** Opening Task input block **
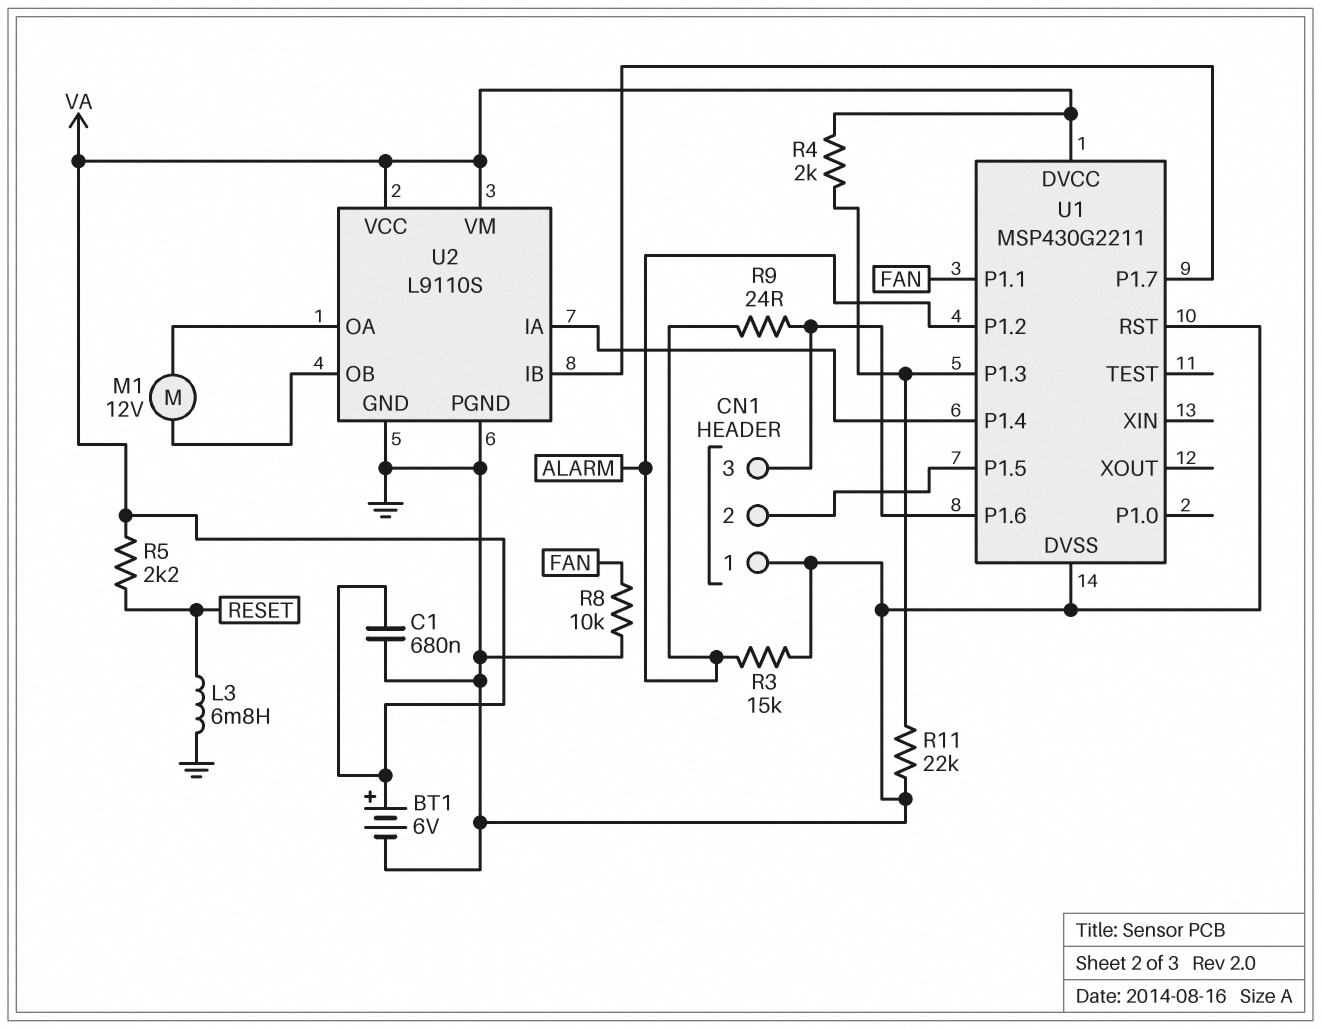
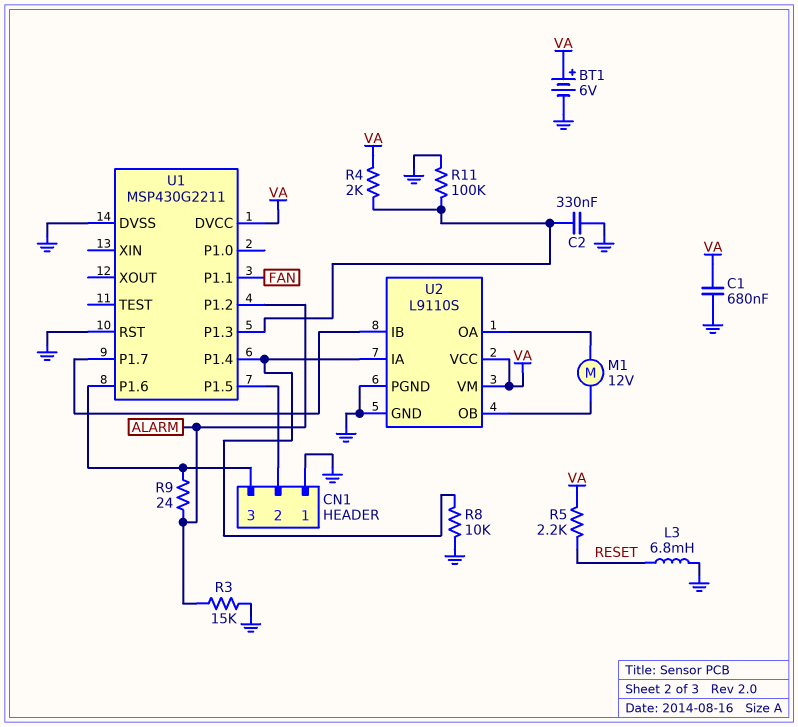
C2: none -> 330nF (GND, U1/P1.3)
R8: 10k (FAN, GND) -> 10k (GND, U1/P1.4)
R11: 22k (GND, U1/P1.3) -> 100k (GND, U1/P1.3)

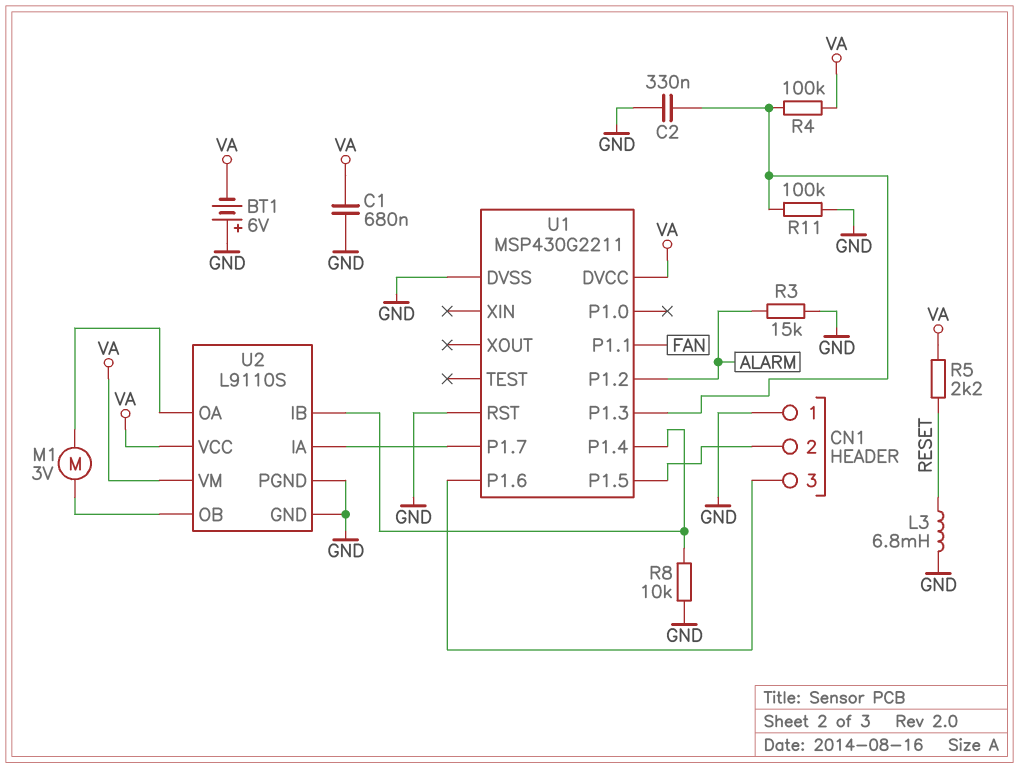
BT1: 6V (plus VA, minus GND) -> 6V (plus GND, minus VA)
M1: motor 12V (U2/OA, U2/OB) -> motor 3V (U2/OA, U2/OB)
R4: 2k (U1/P1.3, VA) -> 100k (U1/P1.3, VA)
R9: 24 (ALARM, CN1/3) -> none
U2 pin IA: U1/P1.4 -> U1/P1.7
U2 pin IB: U1/P1.7 -> U1/P1.4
** Closing Task input block **
**Task details:** Leave every image out, and retype the material exactly.

**Finished exercise:**
C2: none -> 330nF (GND, U1/P1.3)
R8: 10k (FAN, GND) -> 10k (GND, U1/P1.4)
R11: 22k (GND, U1/P1.3) -> 100k (GND, U1/P1.3)

BT1: 6V (plus VA, minus GND) -> 6V (plus GND, minus VA)
M1: motor 12V (U2/OA, U2/OB) -> motor 3V (U2/OA, U2/OB)
R4: 2k (U1/P1.3, VA) -> 100k (U1/P1.3, VA)
R9: 24 (ALARM, CN1/3) -> none
U2 pin IA: U1/P1.4 -> U1/P1.7
U2 pin IB: U1/P1.7 -> U1/P1.4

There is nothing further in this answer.